Version difference data
┌────────
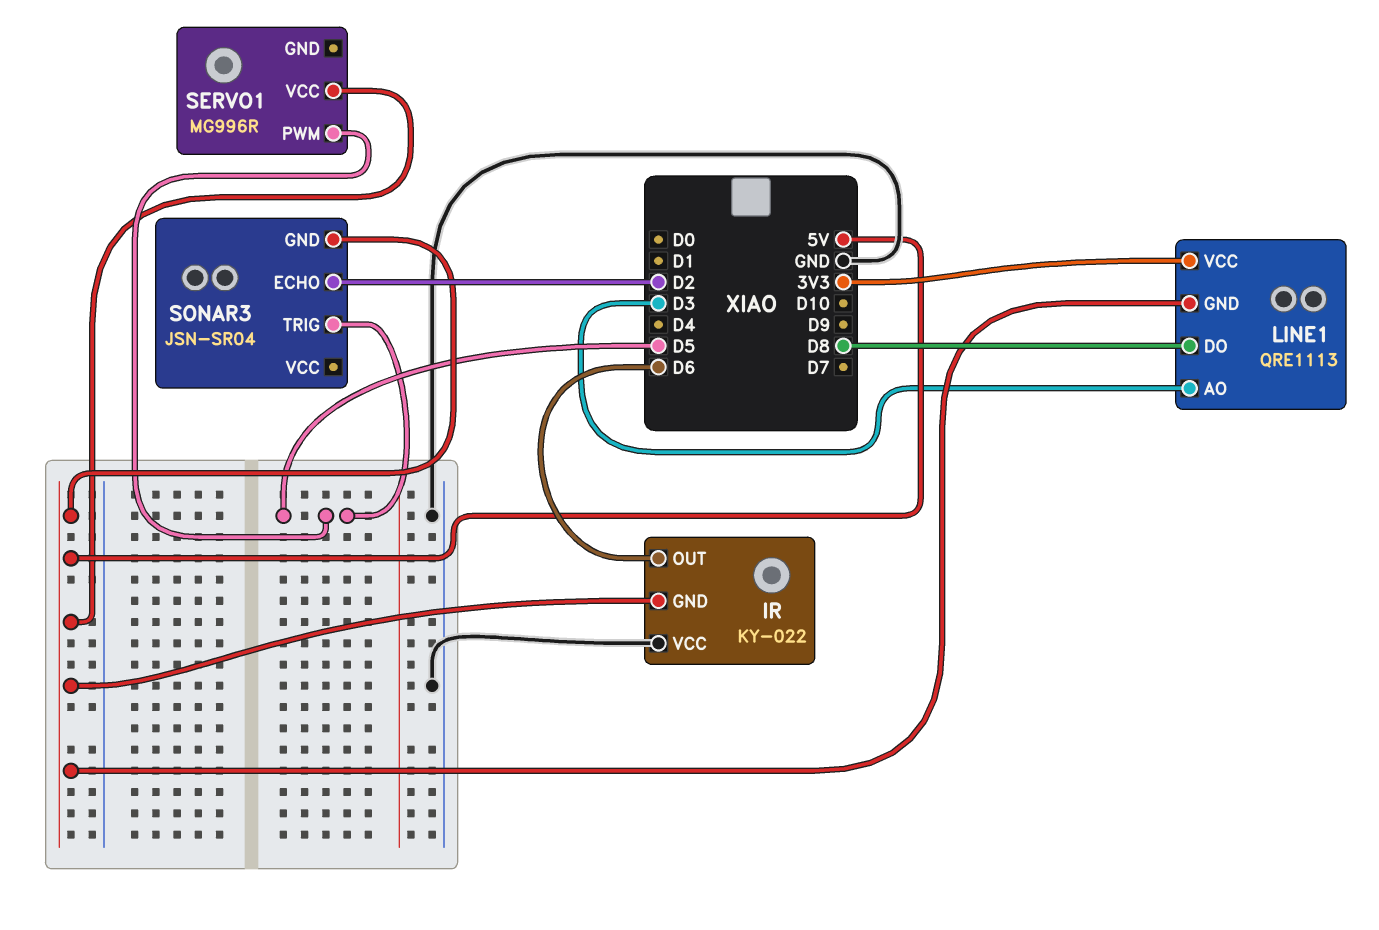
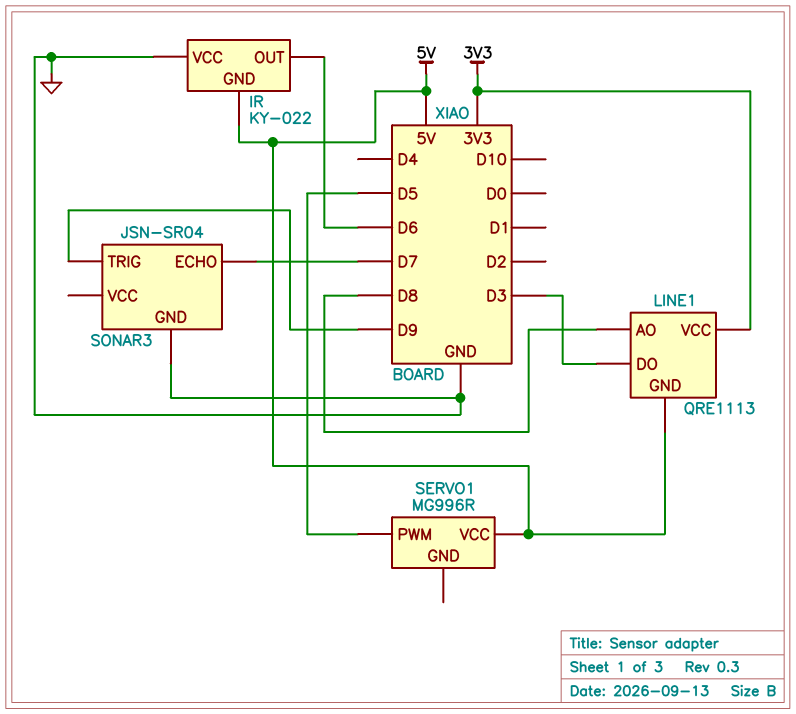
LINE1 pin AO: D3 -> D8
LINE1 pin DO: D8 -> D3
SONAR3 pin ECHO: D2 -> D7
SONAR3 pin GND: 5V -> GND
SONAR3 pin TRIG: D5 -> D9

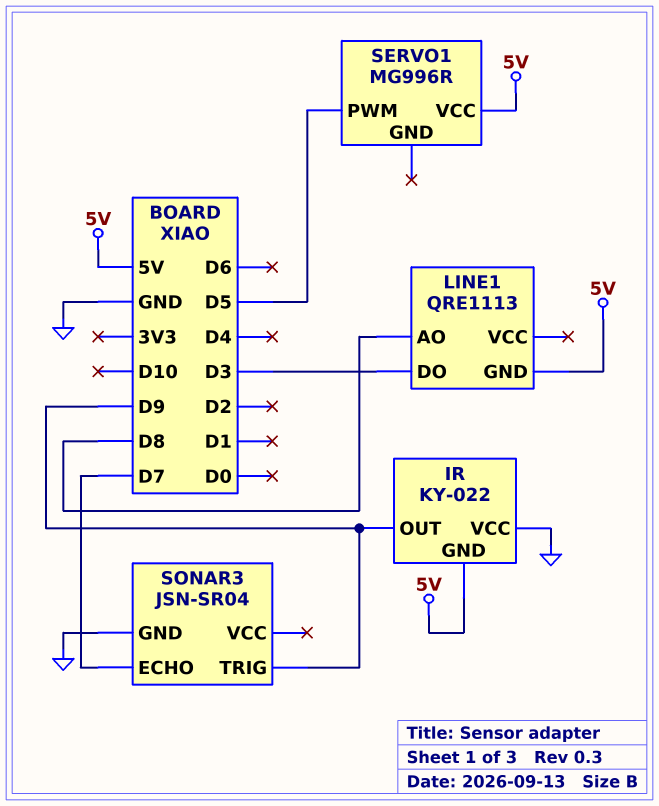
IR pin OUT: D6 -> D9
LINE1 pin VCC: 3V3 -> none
└────────
Work order:
Retype only the lines from the one with "LINE1 pin DO: D8 -> D3" through the final line of the entries, please, and keep the pictures out.

Result of this task:
LINE1 pin DO: D8 -> D3
SONAR3 pin ECHO: D2 -> D7
SONAR3 pin GND: 5V -> GND
SONAR3 pin TRIG: D5 -> D9

IR pin OUT: D6 -> D9
LINE1 pin VCC: 3V3 -> none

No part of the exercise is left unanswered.